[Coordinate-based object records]
---------------
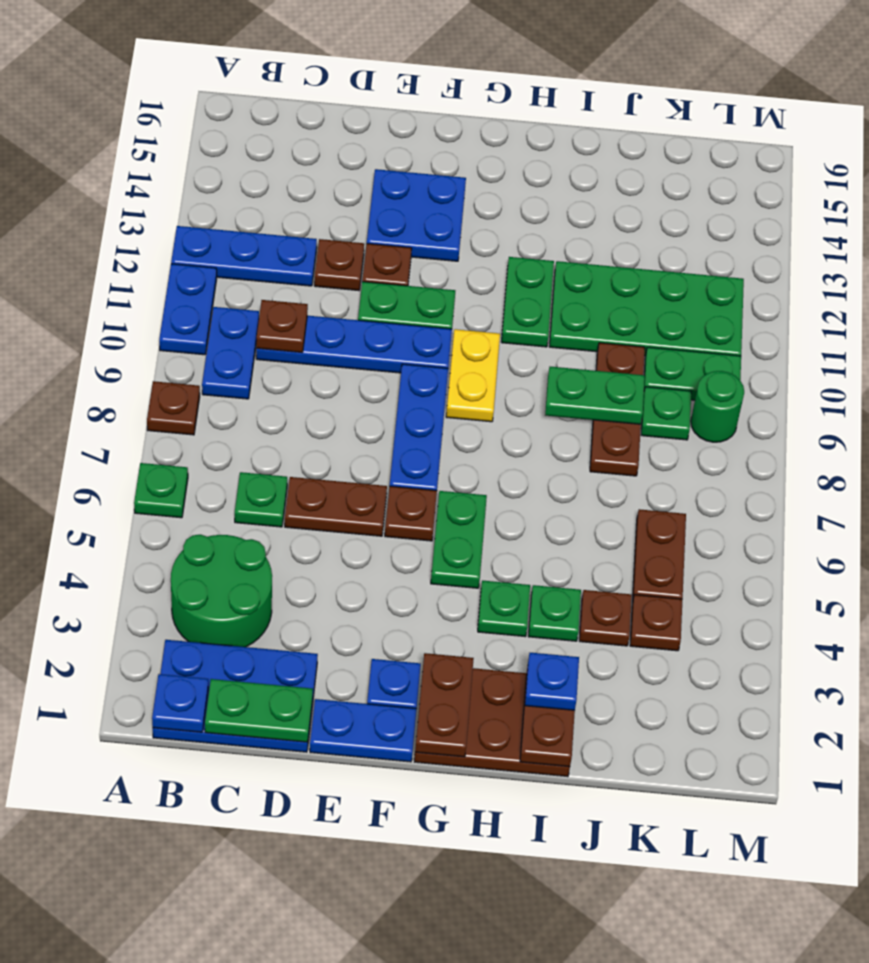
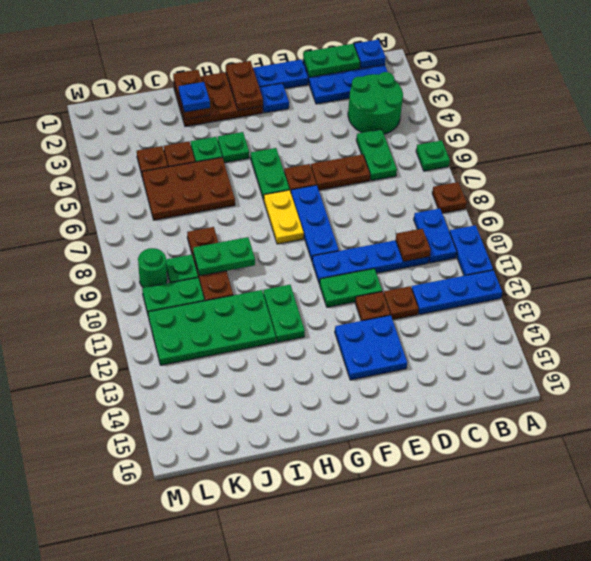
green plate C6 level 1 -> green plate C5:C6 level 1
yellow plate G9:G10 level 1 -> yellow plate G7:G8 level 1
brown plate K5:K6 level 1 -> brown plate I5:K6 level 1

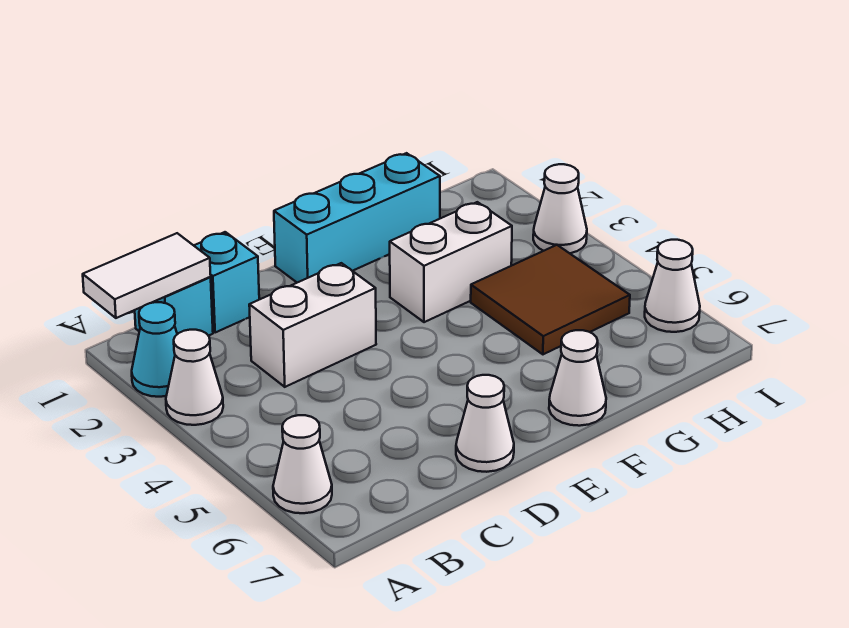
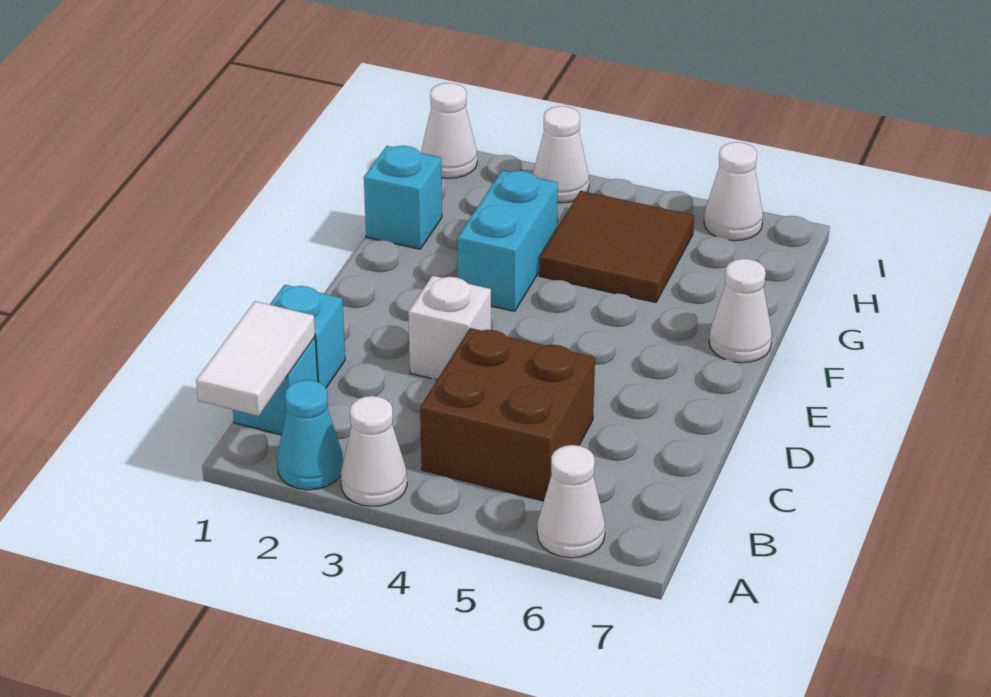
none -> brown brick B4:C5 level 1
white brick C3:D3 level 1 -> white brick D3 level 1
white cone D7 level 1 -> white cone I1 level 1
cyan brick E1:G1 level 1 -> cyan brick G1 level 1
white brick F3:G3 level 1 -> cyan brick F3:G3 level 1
---------------
Task description
Give back the lines above exactly, from the one with "white brick C3:D3" through the last line.

Answer section
white brick C3:D3 level 1 -> white brick D3 level 1
white cone D7 level 1 -> white cone I1 level 1
cyan brick E1:G1 level 1 -> cyan brick G1 level 1
white brick F3:G3 level 1 -> cyan brick F3:G3 level 1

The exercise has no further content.